Go through the data below and copy each line that includes "black".

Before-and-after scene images
⁂

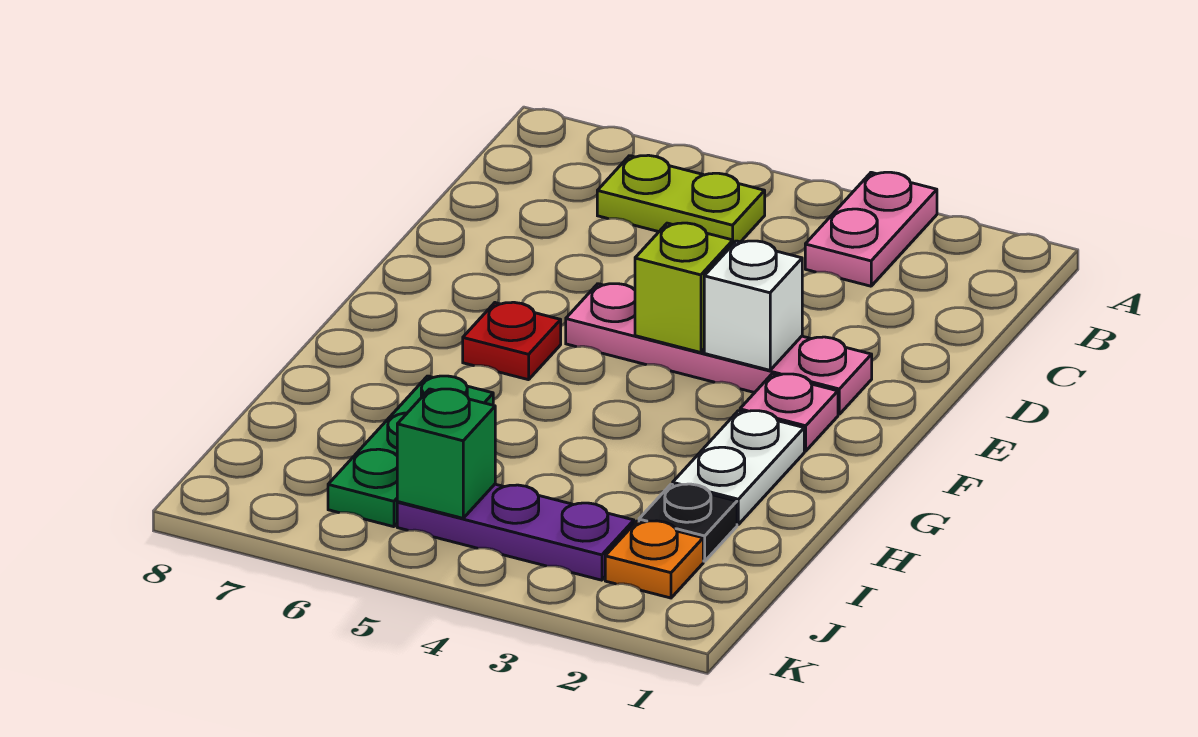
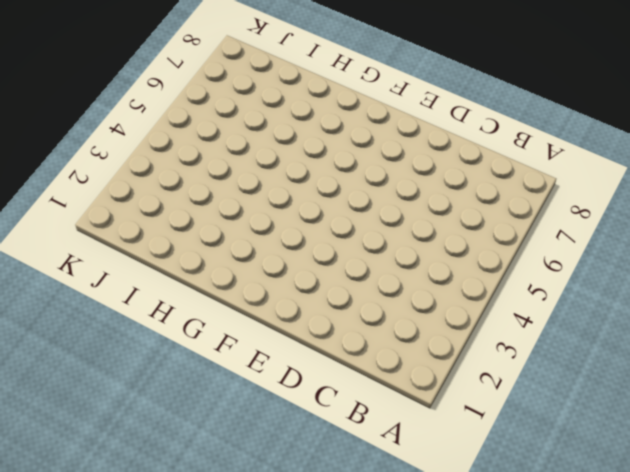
none -> pink plate A3:B3 level 1
none -> lime plate B5:B6 level 1
none -> pink plate E2:E5 level 1

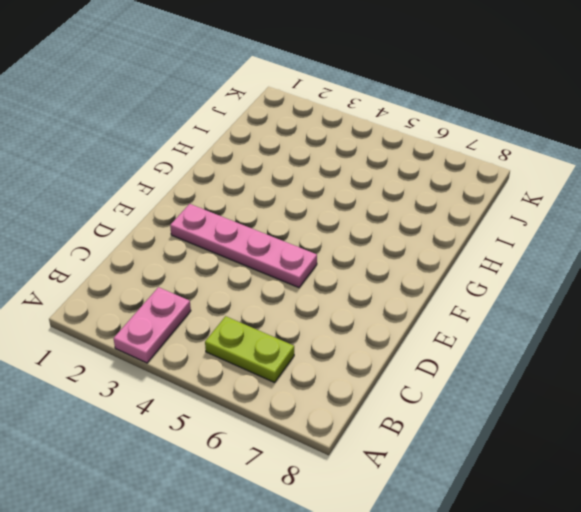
none -> pink plate F2 level 1
none -> red plate F6 level 1
none -> white plate G2:H2 level 1

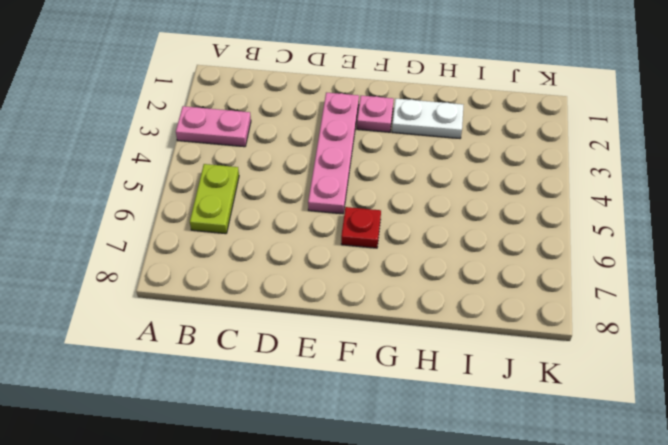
none -> green plate H6:J6 level 1
none -> black plate I2 level 1
none -> orange plate J2 level 1

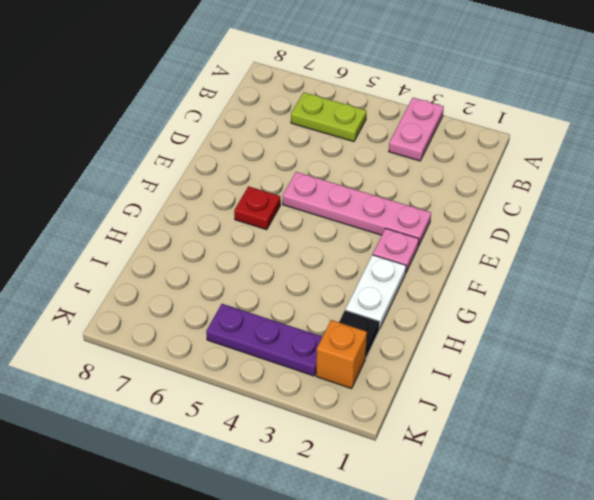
orange brick J2 level 1 -> orange plate J2 level 1
none -> green plate H6:J6 level 1
none -> white brick E3 level 2
none -> lime brick E4 level 2

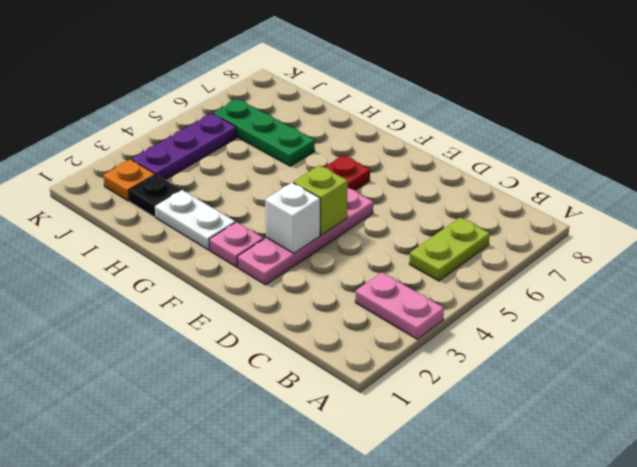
none -> green brick J5 level 2

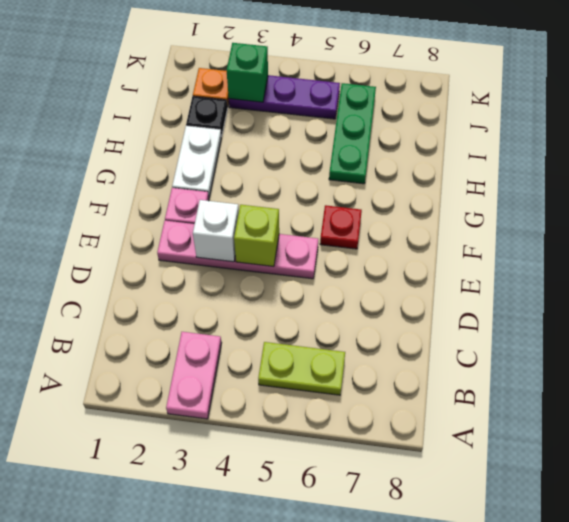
green brick J3 level 2 -> green brick J5 level 2

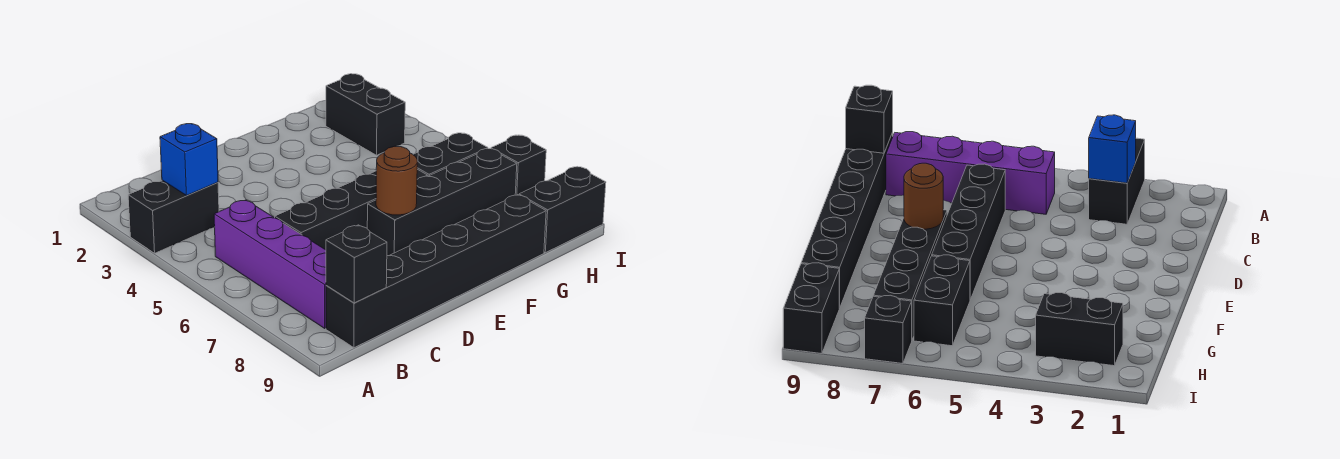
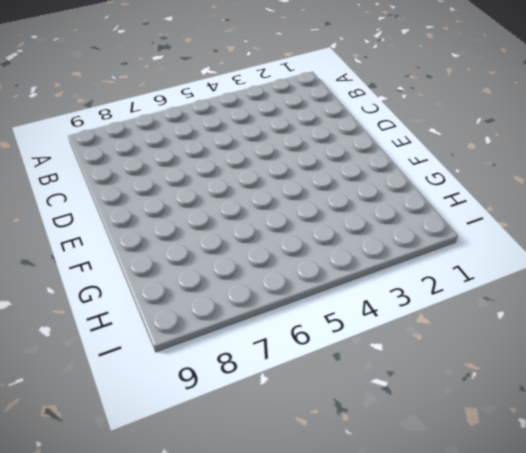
none -> black brick A3:B3 level 1
none -> purple brick B5:B8 level 1
none -> black brick B9:G9 level 1

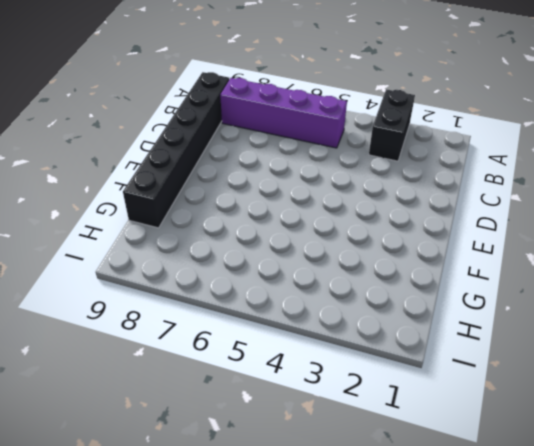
none -> black brick C6:F6 level 1
none -> black brick E7:H7 level 1
none -> black brick G6:H6 level 1

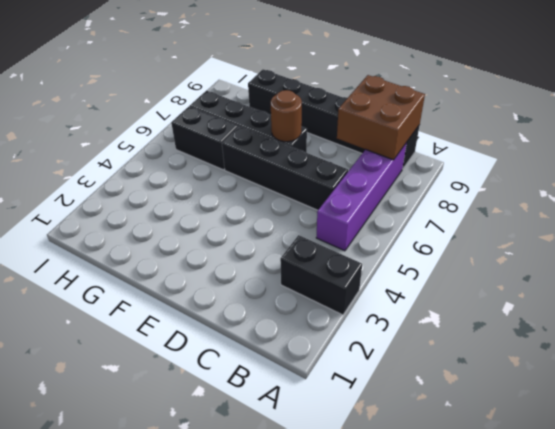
brown brick B8:C9 level 2 -> black brick B9 level 2
none -> black brick H2:H3 level 1
none -> black brick H9:I9 level 1
none -> black brick I7 level 1

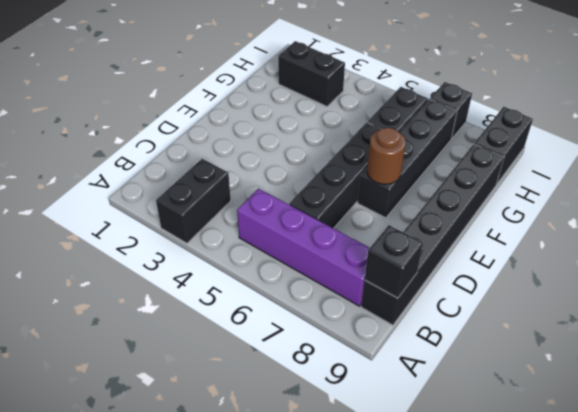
none -> blue brick B3 level 2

⁂

FINAL ANSWER -
none -> black plate I2 level 1
none -> black brick A3:B3 level 1
none -> black brick B9:G9 level 1
none -> black brick C6:F6 level 1
none -> black brick E7:H7 level 1
none -> black brick G6:H6 level 1
brown brick B8:C9 level 2 -> black brick B9 level 2
none -> black brick H2:H3 level 1
none -> black brick H9:I9 level 1
none -> black brick I7 level 1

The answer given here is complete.